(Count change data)
*** Block opens ***

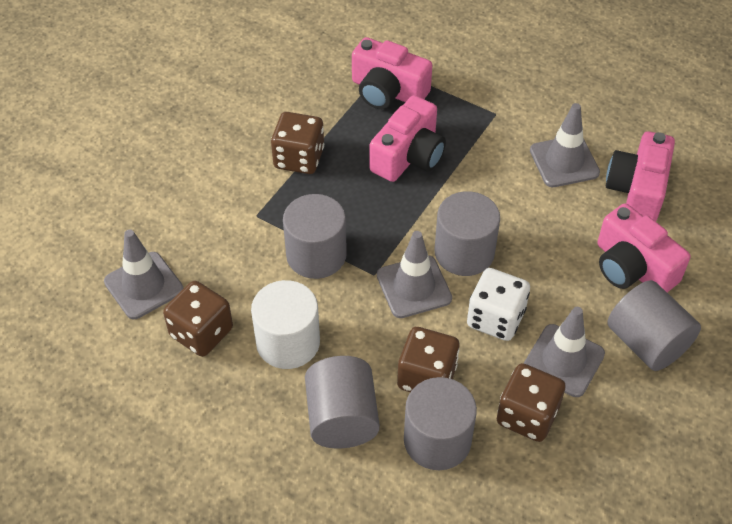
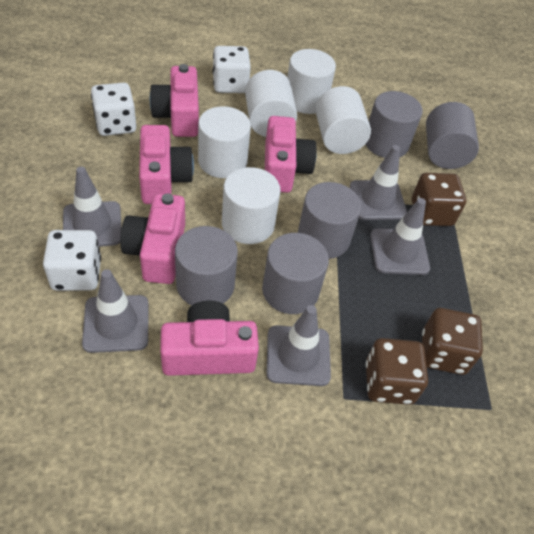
brown dice: [163,281,233,357] [271,112,324,174] [397,327,459,392] [497,363,566,442] = 4 -> [366,338,428,405] [412,173,466,226] [422,308,483,375] = 3
grey traffic cone: [104,229,184,319] [377,231,452,318] [524,307,605,397] [530,103,600,187] = 4 -> [63,167,122,247] [82,269,149,353] [266,305,331,386] [350,145,407,220] [370,198,430,275] = 5
pink camera: [352,37,432,109] [369,95,446,182] [597,203,690,292] [606,131,675,221] = 4 -> [120,193,185,284] [139,125,194,204] [150,64,199,137] [160,301,259,376] [265,116,317,193] = 5
white cylinder: [251,280,320,369] = 1 -> [198,106,251,178] [222,167,281,244] [245,70,297,137] [287,49,336,114] [315,86,371,154] = 5
white dice: [467,268,530,341] = 1 -> [43,230,101,291] [91,83,136,136] [212,46,251,93] = 3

*** Block closes ***

> EXERCISE REQUIREMENTS
Only the pictures are to be omitted; the records above must otherwise be reproduced exactly.

> RESULT BELOW
brown dice: [163,281,233,357] [271,112,324,174] [397,327,459,392] [497,363,566,442] = 4 -> [366,338,428,405] [412,173,466,226] [422,308,483,375] = 3
grey traffic cone: [104,229,184,319] [377,231,452,318] [524,307,605,397] [530,103,600,187] = 4 -> [63,167,122,247] [82,269,149,353] [266,305,331,386] [350,145,407,220] [370,198,430,275] = 5
pink camera: [352,37,432,109] [369,95,446,182] [597,203,690,292] [606,131,675,221] = 4 -> [120,193,185,284] [139,125,194,204] [150,64,199,137] [160,301,259,376] [265,116,317,193] = 5
white cylinder: [251,280,320,369] = 1 -> [198,106,251,178] [222,167,281,244] [245,70,297,137] [287,49,336,114] [315,86,371,154] = 5
white dice: [467,268,530,341] = 1 -> [43,230,101,291] [91,83,136,136] [212,46,251,93] = 3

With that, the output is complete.